• Task
Once you have checked each line below, report only the number of lines that contain the word "blue".

• Provided information
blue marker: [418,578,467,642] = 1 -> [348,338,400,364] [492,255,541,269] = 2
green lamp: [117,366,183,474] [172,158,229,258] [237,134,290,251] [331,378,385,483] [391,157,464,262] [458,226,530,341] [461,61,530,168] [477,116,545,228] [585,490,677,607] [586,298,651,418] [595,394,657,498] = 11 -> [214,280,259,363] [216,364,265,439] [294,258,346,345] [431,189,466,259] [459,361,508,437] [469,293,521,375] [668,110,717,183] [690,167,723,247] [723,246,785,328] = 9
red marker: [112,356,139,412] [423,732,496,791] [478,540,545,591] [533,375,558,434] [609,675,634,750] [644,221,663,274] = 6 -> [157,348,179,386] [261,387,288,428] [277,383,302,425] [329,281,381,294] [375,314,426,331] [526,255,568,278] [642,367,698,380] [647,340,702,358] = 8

---

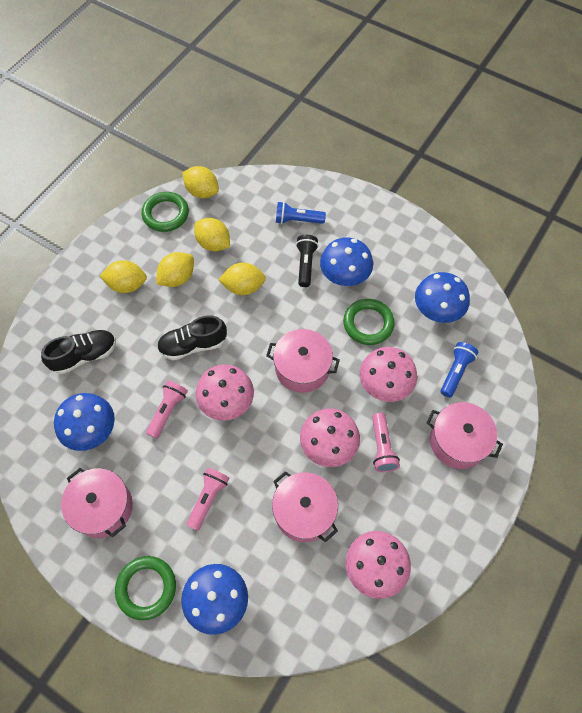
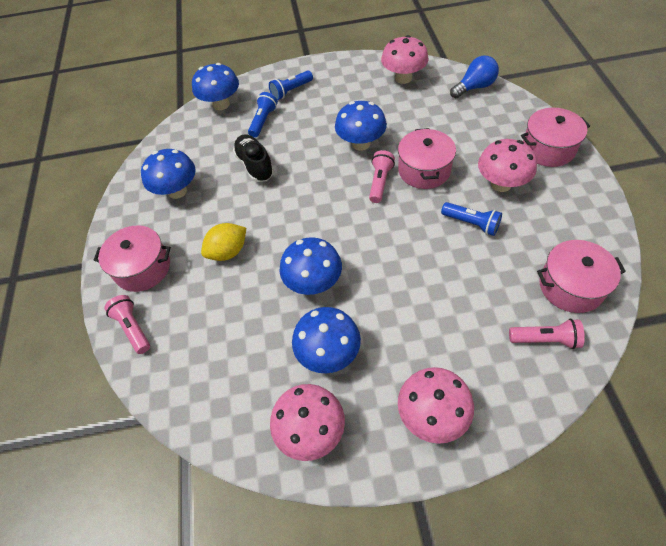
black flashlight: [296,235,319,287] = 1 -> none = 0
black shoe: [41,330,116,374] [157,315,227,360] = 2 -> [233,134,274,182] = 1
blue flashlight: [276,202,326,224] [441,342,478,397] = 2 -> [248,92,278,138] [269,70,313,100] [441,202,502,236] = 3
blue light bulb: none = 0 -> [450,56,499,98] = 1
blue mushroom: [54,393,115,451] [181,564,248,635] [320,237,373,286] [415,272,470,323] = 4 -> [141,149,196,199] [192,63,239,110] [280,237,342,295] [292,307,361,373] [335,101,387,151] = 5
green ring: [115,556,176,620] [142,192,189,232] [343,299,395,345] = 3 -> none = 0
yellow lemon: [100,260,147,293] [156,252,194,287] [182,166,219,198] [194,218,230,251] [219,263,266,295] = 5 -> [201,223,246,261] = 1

==

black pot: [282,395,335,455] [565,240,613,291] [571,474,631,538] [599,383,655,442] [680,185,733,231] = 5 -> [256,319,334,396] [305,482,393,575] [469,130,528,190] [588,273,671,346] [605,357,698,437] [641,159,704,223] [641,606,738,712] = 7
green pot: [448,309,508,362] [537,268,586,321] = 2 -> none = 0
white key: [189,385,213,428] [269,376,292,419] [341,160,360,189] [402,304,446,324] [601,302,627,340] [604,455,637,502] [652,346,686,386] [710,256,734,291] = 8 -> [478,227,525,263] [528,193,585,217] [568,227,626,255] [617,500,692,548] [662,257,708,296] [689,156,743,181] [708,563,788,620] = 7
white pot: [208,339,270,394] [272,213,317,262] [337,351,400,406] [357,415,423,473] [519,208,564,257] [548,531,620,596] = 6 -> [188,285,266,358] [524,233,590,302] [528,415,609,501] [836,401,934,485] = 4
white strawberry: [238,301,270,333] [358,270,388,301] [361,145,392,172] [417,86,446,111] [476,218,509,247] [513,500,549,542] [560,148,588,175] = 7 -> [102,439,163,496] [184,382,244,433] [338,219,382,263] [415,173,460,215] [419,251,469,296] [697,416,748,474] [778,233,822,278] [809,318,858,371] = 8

• Task answer
4